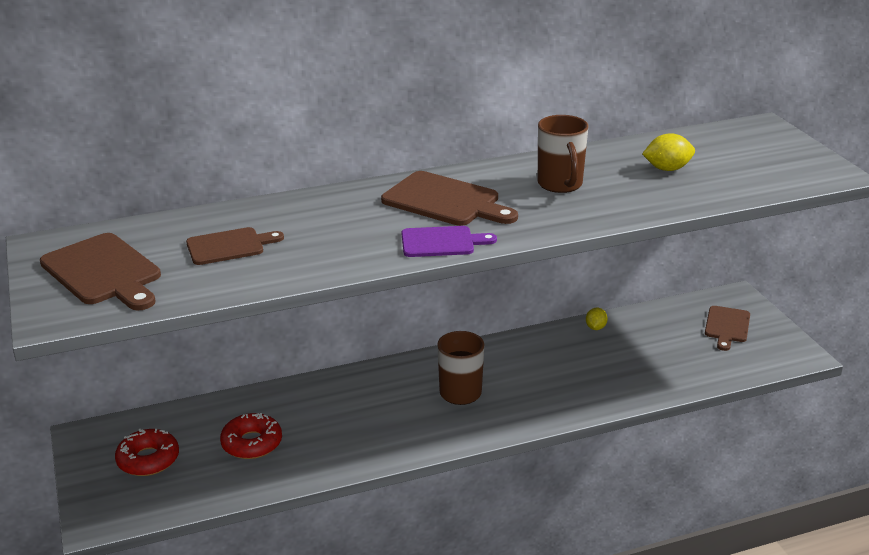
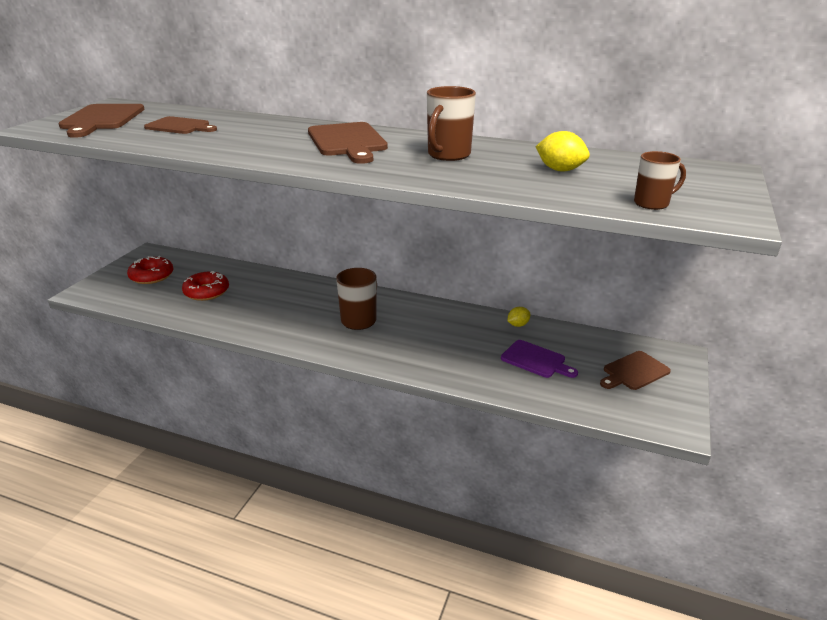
camera: 40 degrees right, 0 degrees up
(441, 242) = (288, 158): purple cutting board -> purple cutting board (536, 360)
(776, 179) = (652, 203): none -> brown mug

#### Exercise requirements:
Take the listing above and retype it exactly. Its pictures are to be omitted.

#### Output below:
camera: 40 degrees right, 0 degrees up
(441, 242) = (288, 158): purple cutting board -> purple cutting board (536, 360)
(776, 179) = (652, 203): none -> brown mug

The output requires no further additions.